----- LISTED ENTRIES -----

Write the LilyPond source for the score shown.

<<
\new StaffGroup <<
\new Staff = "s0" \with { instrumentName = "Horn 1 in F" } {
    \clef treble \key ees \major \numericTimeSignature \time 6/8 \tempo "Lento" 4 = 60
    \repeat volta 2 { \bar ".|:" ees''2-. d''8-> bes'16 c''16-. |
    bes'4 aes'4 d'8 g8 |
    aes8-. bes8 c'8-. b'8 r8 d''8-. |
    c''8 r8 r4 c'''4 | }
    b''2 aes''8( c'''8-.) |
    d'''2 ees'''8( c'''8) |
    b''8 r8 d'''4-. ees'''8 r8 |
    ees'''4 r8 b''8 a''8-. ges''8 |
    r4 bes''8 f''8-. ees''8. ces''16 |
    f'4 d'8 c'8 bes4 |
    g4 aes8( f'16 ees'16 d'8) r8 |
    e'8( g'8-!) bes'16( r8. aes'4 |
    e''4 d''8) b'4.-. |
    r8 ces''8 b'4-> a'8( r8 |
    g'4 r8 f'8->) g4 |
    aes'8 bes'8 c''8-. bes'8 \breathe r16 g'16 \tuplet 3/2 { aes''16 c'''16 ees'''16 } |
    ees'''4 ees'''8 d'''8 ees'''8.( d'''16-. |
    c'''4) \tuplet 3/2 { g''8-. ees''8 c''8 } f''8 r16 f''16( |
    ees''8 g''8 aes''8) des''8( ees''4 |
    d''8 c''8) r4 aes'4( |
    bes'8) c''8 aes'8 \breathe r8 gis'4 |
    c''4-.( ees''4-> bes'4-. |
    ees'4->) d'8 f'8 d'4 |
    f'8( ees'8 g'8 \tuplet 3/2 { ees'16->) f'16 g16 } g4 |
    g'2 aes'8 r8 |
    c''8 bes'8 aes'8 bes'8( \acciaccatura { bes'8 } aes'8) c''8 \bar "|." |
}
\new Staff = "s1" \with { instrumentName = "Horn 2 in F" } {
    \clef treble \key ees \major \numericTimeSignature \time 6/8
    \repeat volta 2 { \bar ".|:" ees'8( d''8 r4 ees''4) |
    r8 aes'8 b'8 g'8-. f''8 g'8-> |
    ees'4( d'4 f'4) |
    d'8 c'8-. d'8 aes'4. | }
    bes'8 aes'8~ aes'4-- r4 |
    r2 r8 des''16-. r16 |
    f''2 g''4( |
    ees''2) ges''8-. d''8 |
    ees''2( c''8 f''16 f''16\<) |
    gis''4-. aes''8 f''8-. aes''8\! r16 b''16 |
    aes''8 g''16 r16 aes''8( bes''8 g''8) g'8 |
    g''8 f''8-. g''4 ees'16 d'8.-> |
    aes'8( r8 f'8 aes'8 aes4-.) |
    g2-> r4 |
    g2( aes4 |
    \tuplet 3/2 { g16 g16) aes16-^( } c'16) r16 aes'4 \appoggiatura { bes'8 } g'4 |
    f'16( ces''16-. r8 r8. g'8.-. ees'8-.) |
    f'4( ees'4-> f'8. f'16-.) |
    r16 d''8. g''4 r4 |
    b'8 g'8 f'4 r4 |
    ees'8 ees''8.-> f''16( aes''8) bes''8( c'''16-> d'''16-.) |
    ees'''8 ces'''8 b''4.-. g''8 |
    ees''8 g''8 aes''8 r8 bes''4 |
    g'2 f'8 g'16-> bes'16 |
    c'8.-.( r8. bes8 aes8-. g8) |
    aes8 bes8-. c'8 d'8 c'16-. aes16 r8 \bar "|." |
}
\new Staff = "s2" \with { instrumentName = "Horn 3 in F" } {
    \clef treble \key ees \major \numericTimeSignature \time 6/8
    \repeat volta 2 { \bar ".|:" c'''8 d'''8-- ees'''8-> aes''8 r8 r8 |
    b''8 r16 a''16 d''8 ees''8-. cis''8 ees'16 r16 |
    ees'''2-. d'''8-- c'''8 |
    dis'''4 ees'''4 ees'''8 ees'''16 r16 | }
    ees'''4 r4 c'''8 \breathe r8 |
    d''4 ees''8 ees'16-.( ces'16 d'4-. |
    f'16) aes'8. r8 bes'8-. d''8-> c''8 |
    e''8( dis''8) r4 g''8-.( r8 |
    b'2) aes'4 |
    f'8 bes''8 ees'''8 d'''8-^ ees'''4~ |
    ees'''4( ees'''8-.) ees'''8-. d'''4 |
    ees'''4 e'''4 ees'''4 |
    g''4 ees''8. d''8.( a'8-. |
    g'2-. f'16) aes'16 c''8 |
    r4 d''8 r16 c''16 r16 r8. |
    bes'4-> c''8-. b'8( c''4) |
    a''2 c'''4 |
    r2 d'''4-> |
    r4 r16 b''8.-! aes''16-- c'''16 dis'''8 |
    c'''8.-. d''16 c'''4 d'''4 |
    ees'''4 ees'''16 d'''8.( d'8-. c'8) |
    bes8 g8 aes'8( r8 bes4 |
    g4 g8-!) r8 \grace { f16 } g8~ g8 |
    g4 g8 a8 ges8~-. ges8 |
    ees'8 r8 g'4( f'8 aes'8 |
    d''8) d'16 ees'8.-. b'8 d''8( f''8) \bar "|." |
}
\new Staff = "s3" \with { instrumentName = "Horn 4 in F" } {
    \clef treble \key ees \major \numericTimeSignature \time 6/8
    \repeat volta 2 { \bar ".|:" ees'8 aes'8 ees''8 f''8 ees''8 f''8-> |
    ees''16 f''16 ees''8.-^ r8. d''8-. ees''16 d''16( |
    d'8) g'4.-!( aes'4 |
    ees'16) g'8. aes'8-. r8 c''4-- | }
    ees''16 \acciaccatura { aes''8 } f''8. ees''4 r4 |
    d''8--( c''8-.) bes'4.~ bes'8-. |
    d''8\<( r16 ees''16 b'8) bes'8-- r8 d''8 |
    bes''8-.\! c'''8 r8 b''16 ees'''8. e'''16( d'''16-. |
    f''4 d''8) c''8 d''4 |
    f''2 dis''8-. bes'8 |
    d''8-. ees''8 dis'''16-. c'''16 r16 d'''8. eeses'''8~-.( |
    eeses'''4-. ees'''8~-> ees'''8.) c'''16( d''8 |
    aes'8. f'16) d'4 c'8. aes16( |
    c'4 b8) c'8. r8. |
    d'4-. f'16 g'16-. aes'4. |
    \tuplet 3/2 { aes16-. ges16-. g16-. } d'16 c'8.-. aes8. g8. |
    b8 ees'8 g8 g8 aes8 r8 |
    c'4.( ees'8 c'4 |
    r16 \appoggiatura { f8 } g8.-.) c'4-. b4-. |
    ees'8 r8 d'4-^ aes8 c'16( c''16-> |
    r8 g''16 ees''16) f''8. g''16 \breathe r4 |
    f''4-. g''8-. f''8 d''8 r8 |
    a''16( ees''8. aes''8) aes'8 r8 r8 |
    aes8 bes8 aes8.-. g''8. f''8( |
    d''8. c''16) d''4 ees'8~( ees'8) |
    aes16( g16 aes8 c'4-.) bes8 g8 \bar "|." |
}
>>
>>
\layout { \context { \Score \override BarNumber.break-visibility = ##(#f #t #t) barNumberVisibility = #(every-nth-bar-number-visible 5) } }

-----

WORK INSTRUCTIONS:
List every line of the items above that contains the string "instrumentName", treating uppercase and lowercase letters as distinct.

OUTPUT OF THE TASK:
\new Staff = "s0" \with { instrumentName = "Horn 1 in F" } {
\new Staff = "s1" \with { instrumentName = "Horn 2 in F" } {
\new Staff = "s2" \with { instrumentName = "Horn 3 in F" } {
\new Staff = "s3" \with { instrumentName = "Horn 4 in F" } {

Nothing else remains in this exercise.